» **Task inputs**:
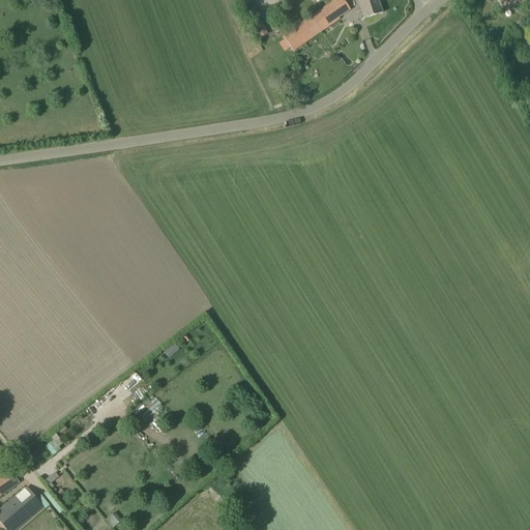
[(343,0),(334,0),(256,55),(265,69),(350,10),(344,0),(343,0)]
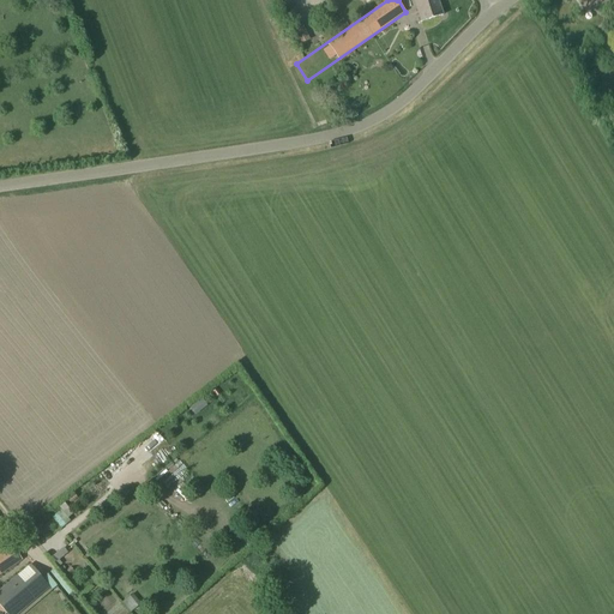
[(437,0),(397,0),(398,0),(397,0),(413,0),(421,22),(443,16),(437,0)]
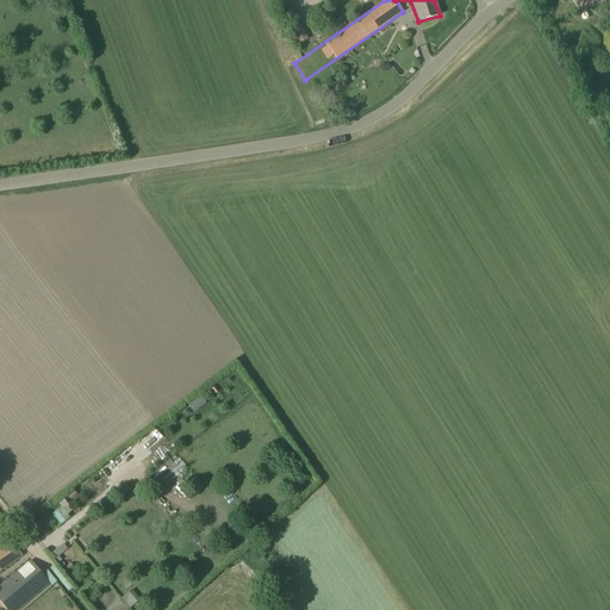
[(574,0),(578,6),(582,12),(604,0),(574,0)]
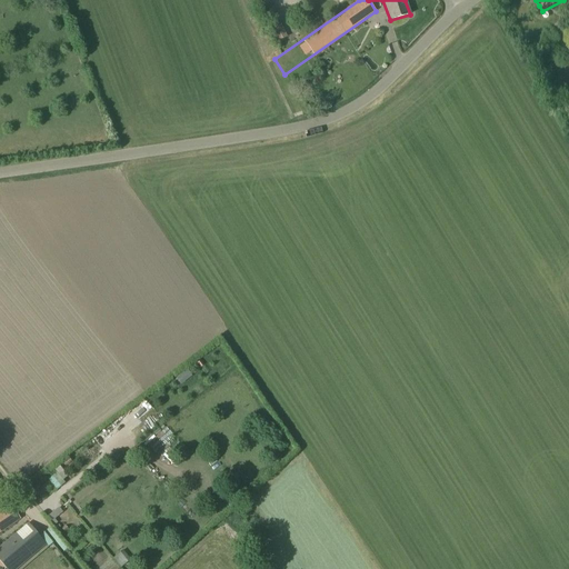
[(279,40),(286,37),(272,8),(265,11),(279,40)]
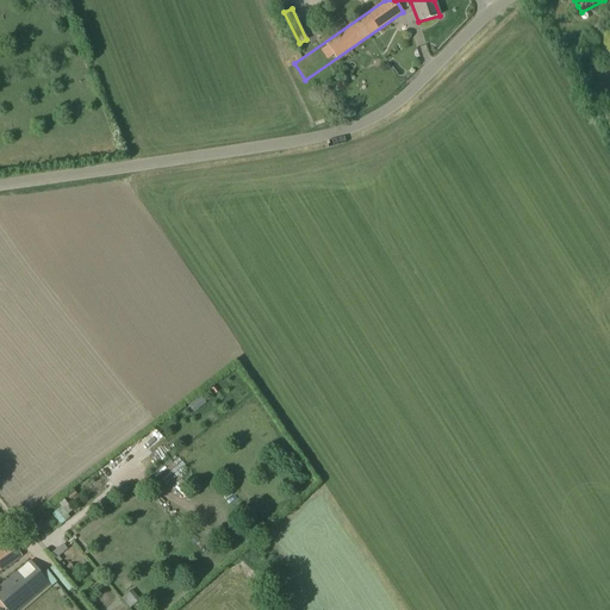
[(60,524),(69,518),(60,505),(51,512),(60,524)]
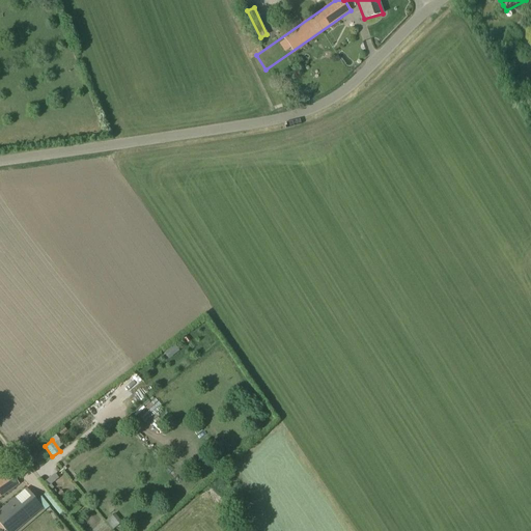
[(0,475),(0,496),(19,483),(9,470),(0,475)]
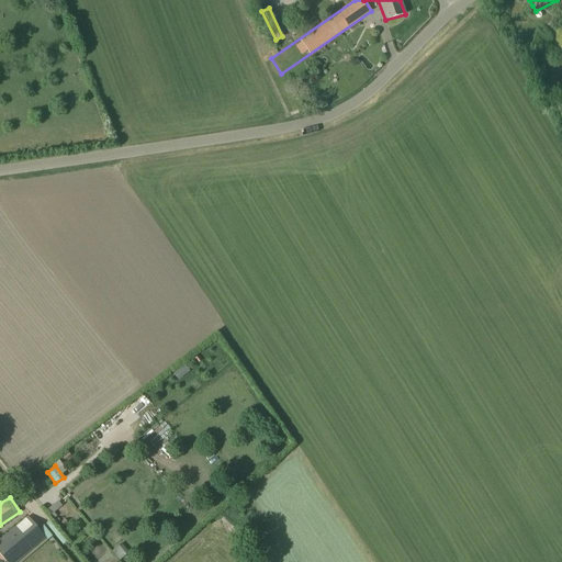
[(0,539),(0,554),(6,561),(15,561),(46,537),(27,516),(0,539)]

» **Task to complete**: Here the lines from the one containing "[(279,40),(286,37),(272,8),(265,11),(279,40)]" through the end of the material are to be copied exactly, with the pictures omitted.

» **Solution for this exercise**:
[(279,40),(286,37),(272,8),(265,11),(279,40)]
[(60,524),(69,518),(60,505),(51,512),(60,524)]
[(0,475),(0,496),(19,483),(9,470),(0,475)]
[(0,539),(0,554),(6,561),(15,561),(46,537),(27,516),(0,539)]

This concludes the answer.